> Requirement:
Beginning at the line that contains "camera: 115 degrees left, 10 degrees down" and ending at the last line of the records below, retype each line exactly and add nothing.

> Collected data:
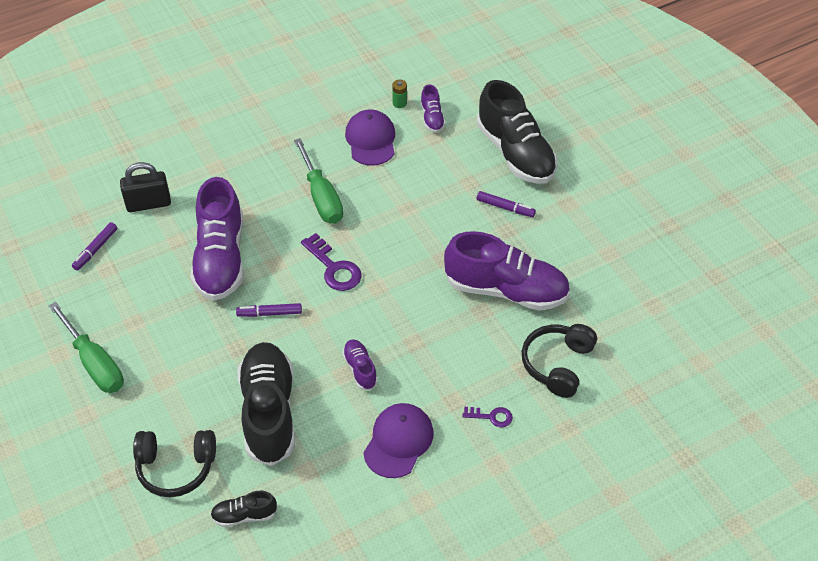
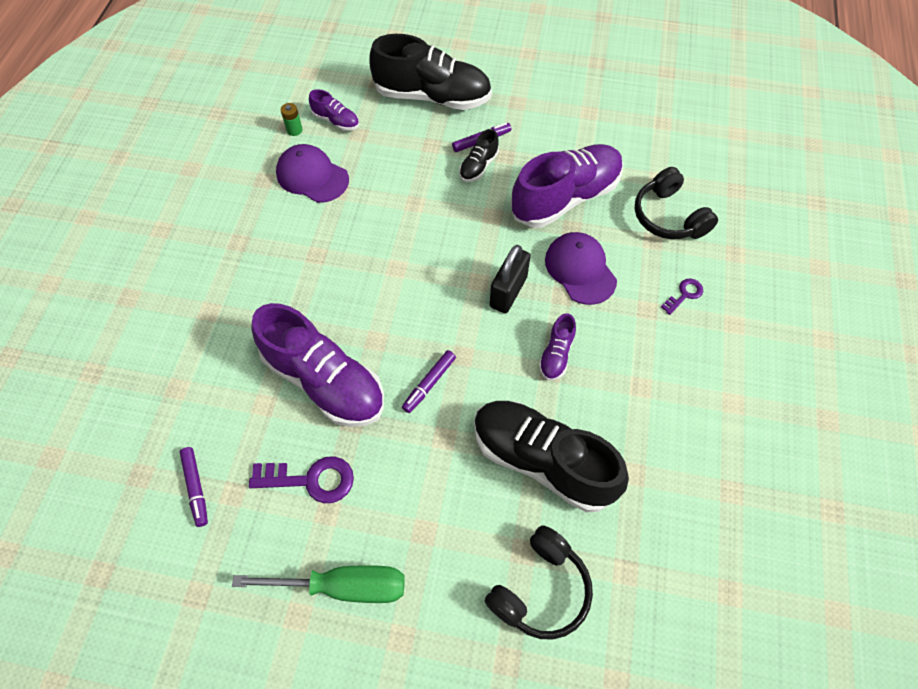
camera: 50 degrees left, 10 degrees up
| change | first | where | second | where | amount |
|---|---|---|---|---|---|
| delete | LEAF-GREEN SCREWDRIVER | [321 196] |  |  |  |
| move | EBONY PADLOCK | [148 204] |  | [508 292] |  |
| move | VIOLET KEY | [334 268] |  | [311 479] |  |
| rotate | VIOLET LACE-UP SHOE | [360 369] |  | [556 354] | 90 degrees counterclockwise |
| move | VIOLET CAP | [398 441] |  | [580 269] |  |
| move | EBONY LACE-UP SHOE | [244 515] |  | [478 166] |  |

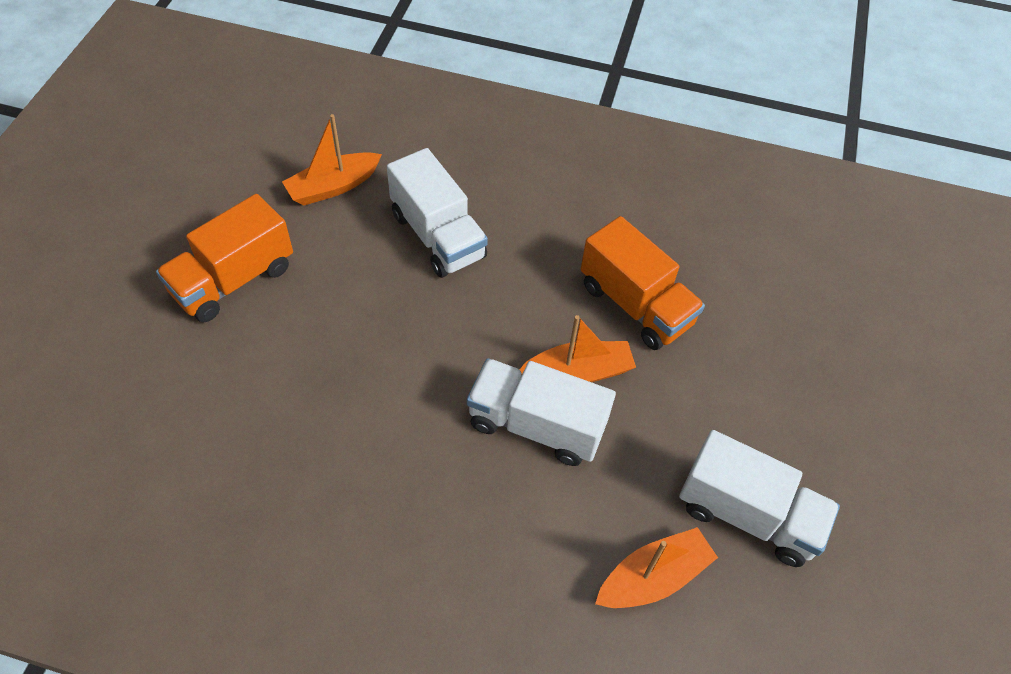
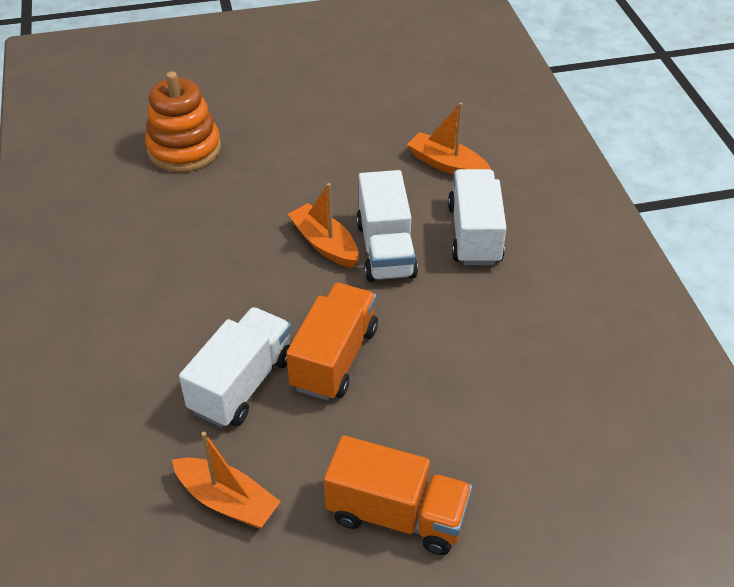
camera: 115 degrees left, 10 degrees down
| change | first | where | second | where | amount |
|---|---|---|---|---|---|
| move | ORANGE TRUCK | [635 305] |  | [334 358] |  |
| move | SNOW-WHITE TRUCK | [747 514] |  | [474 234] |  |
| insert |  |  | ORANGE RING STACKER | [184 149] |  |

> Worked solution:
camera: 115 degrees left, 10 degrees down
| change | first | where | second | where | amount |
|---|---|---|---|---|---|
| move | ORANGE TRUCK | [635 305] |  | [334 358] |  |
| move | SNOW-WHITE TRUCK | [747 514] |  | [474 234] |  |
| insert |  |  | ORANGE RING STACKER | [184 149] |  |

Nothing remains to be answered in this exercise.